_TASK REQUIREMENTS_. Extract every line from the rows below that includes the string "Viola", copying each one in full.

### DATA SUPPLIED

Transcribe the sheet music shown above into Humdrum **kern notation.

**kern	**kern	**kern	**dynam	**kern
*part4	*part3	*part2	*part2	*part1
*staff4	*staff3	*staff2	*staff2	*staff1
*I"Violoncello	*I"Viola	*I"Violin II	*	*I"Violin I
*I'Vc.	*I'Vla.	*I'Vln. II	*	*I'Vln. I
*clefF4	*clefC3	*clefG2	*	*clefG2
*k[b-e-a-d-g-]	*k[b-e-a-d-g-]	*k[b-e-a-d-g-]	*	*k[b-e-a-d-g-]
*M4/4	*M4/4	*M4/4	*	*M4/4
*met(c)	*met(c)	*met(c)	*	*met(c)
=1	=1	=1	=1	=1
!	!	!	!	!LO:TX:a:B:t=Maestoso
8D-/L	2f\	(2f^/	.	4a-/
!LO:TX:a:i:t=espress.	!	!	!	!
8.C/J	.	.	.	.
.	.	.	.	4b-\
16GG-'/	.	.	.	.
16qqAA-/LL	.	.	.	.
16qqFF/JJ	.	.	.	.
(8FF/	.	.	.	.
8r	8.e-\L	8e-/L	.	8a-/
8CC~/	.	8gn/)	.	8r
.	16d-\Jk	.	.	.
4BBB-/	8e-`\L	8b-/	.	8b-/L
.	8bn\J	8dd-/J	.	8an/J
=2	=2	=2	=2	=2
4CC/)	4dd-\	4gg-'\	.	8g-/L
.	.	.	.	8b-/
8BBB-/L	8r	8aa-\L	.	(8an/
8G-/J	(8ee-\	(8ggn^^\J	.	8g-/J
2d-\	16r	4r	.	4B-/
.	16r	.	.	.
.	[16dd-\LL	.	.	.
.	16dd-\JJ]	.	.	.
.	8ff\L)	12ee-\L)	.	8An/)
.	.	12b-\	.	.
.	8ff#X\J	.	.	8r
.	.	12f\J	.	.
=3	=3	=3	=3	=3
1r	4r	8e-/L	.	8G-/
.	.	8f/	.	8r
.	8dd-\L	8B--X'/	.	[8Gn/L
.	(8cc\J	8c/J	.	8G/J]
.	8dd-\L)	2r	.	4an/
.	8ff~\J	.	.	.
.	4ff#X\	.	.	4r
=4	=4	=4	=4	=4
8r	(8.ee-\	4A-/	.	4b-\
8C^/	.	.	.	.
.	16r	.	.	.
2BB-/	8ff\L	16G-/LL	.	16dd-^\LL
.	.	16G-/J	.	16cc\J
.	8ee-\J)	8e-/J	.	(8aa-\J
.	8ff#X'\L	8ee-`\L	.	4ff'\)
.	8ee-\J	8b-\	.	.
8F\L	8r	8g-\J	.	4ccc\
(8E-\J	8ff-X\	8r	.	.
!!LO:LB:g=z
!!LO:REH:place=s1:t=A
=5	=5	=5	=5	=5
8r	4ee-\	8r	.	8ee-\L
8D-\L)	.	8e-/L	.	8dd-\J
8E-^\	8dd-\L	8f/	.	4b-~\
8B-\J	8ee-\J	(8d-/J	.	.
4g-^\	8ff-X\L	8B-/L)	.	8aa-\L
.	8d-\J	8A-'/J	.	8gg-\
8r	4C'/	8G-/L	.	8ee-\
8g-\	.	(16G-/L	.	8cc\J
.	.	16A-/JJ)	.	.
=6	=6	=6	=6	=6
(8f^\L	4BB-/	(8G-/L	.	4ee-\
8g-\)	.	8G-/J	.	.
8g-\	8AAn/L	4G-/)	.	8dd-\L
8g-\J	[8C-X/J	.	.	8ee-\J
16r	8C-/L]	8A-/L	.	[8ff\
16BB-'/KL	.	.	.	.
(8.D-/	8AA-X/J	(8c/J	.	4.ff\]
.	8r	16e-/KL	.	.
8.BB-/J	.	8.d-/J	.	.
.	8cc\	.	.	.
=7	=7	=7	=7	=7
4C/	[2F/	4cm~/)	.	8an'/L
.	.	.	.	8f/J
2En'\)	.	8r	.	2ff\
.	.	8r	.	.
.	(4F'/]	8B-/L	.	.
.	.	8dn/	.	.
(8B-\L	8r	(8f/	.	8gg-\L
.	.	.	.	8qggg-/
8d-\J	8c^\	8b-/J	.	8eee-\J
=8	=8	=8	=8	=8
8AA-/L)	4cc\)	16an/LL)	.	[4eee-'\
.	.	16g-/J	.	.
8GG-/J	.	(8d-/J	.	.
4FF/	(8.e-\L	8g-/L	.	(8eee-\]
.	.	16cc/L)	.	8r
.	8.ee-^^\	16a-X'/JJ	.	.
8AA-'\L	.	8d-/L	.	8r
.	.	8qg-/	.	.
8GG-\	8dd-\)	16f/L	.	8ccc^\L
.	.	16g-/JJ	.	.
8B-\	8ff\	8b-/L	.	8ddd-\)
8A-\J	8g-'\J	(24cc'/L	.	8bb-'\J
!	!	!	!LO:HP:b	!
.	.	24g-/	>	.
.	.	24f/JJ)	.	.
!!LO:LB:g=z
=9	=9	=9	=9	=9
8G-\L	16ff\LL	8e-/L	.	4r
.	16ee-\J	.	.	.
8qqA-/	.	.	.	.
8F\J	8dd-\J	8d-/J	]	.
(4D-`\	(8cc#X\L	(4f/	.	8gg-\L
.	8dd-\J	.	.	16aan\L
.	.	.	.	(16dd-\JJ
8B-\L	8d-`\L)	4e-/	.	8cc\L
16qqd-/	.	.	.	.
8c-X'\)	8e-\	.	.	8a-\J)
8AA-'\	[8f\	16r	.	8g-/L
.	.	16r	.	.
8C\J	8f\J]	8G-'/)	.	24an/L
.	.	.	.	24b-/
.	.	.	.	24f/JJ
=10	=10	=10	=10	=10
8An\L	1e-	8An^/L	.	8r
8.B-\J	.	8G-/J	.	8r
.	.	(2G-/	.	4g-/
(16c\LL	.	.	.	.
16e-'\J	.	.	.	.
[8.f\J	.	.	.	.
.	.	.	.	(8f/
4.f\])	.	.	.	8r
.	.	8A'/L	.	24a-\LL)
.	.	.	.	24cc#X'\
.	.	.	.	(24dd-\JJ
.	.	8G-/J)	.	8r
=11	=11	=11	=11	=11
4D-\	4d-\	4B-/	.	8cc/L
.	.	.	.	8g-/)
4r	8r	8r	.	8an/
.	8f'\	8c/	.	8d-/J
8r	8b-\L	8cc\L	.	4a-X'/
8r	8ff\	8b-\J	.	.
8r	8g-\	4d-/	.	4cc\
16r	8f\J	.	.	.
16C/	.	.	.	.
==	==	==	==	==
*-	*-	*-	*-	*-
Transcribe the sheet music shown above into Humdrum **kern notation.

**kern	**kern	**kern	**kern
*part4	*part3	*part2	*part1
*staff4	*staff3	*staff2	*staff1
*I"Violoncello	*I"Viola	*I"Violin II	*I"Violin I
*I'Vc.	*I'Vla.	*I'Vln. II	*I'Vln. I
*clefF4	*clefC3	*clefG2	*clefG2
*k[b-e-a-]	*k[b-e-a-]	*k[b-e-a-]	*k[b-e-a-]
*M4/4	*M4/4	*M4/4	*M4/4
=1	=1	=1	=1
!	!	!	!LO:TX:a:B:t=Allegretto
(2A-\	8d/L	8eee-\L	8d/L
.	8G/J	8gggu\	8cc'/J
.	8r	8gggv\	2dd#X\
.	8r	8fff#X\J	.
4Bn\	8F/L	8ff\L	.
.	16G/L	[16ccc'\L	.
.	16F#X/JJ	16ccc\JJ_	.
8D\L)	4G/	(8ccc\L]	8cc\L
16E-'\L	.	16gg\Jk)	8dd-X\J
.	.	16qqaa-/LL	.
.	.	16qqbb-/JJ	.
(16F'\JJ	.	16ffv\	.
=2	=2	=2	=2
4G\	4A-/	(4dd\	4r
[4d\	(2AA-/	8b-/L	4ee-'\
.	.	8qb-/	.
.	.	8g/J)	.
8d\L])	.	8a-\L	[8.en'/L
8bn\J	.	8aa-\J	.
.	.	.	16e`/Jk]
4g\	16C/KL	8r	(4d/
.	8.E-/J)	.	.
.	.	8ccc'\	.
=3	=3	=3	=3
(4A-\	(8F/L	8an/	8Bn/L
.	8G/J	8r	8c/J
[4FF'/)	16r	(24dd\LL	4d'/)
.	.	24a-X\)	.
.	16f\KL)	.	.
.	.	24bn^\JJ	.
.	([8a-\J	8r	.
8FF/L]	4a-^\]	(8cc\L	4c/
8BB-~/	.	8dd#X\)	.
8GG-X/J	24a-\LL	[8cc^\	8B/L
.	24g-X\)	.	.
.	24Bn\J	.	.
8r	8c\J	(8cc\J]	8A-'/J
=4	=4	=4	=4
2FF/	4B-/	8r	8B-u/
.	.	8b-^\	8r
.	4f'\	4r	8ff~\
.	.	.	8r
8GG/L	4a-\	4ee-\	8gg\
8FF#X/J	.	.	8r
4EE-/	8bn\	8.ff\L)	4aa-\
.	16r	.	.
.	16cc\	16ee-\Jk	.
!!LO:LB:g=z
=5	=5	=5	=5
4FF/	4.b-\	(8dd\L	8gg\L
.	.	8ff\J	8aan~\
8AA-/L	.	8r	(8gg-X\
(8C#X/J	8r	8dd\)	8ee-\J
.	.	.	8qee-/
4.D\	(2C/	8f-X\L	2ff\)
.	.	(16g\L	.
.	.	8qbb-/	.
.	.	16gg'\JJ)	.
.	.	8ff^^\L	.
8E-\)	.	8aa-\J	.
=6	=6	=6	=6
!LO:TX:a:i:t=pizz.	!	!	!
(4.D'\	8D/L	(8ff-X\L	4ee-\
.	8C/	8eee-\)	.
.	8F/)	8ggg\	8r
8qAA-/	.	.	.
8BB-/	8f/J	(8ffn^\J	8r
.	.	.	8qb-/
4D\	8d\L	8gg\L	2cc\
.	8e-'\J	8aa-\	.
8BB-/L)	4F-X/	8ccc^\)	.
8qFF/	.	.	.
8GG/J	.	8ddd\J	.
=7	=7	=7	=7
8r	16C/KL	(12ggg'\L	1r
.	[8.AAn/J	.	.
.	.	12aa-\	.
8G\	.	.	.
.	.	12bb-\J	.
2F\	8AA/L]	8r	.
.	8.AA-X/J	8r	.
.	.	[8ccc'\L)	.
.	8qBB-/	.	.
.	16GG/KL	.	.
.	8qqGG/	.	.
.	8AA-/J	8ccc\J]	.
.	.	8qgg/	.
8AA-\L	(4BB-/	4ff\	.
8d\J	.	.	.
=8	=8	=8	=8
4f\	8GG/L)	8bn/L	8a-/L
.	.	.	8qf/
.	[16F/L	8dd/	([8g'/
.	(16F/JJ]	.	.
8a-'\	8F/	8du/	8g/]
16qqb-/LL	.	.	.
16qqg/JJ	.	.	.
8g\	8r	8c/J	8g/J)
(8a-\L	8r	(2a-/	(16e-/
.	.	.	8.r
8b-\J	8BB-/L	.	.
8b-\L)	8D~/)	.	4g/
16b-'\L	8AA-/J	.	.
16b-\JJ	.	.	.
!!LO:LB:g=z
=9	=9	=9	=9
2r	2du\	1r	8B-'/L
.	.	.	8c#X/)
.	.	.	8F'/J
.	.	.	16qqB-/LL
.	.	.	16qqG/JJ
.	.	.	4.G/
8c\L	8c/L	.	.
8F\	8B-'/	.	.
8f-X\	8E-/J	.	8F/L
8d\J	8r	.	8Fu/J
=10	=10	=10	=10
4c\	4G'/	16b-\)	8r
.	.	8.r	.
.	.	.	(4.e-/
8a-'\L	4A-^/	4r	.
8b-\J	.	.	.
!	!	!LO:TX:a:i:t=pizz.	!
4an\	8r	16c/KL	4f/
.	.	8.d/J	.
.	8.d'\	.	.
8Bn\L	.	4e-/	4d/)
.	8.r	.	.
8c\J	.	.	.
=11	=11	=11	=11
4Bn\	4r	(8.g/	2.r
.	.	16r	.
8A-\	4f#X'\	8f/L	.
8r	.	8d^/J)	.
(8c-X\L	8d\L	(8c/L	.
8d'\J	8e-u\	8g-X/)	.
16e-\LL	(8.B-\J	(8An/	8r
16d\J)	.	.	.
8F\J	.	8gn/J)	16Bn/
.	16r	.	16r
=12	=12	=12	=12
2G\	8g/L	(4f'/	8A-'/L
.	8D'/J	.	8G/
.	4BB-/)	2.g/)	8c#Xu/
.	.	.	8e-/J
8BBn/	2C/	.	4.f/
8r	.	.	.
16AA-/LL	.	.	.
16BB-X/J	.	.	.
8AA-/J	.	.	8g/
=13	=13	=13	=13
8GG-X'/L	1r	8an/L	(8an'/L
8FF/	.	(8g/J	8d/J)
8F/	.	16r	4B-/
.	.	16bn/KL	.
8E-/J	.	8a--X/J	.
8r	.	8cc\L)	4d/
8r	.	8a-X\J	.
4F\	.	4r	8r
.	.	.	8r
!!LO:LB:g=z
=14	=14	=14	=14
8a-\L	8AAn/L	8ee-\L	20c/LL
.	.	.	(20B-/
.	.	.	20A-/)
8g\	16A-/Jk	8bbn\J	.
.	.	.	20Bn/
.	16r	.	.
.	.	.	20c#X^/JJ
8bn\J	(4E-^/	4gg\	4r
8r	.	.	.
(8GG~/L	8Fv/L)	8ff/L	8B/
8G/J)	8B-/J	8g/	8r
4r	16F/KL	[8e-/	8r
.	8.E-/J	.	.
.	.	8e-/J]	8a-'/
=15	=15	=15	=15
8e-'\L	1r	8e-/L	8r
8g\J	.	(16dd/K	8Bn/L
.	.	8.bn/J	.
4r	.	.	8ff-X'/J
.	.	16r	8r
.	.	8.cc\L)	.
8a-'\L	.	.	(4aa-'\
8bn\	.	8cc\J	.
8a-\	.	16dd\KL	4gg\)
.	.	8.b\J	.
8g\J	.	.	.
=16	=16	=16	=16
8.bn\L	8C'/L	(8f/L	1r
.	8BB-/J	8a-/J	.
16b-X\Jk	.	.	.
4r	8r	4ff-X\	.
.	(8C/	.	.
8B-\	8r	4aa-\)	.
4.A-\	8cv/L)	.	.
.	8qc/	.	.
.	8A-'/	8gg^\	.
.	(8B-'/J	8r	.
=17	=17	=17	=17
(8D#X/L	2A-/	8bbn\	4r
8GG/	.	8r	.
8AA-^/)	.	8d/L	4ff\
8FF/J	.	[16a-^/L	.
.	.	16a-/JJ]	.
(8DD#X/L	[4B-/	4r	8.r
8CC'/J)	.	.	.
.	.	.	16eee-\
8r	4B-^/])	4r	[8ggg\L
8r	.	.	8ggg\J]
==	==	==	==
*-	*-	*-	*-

######

_THE SOLUTION_.
*I"Violoncello	*I"Viola	*I"Violin II	*	*I"Violin I
*I"Violoncello	*I"Viola	*I"Violin II	*I"Violin I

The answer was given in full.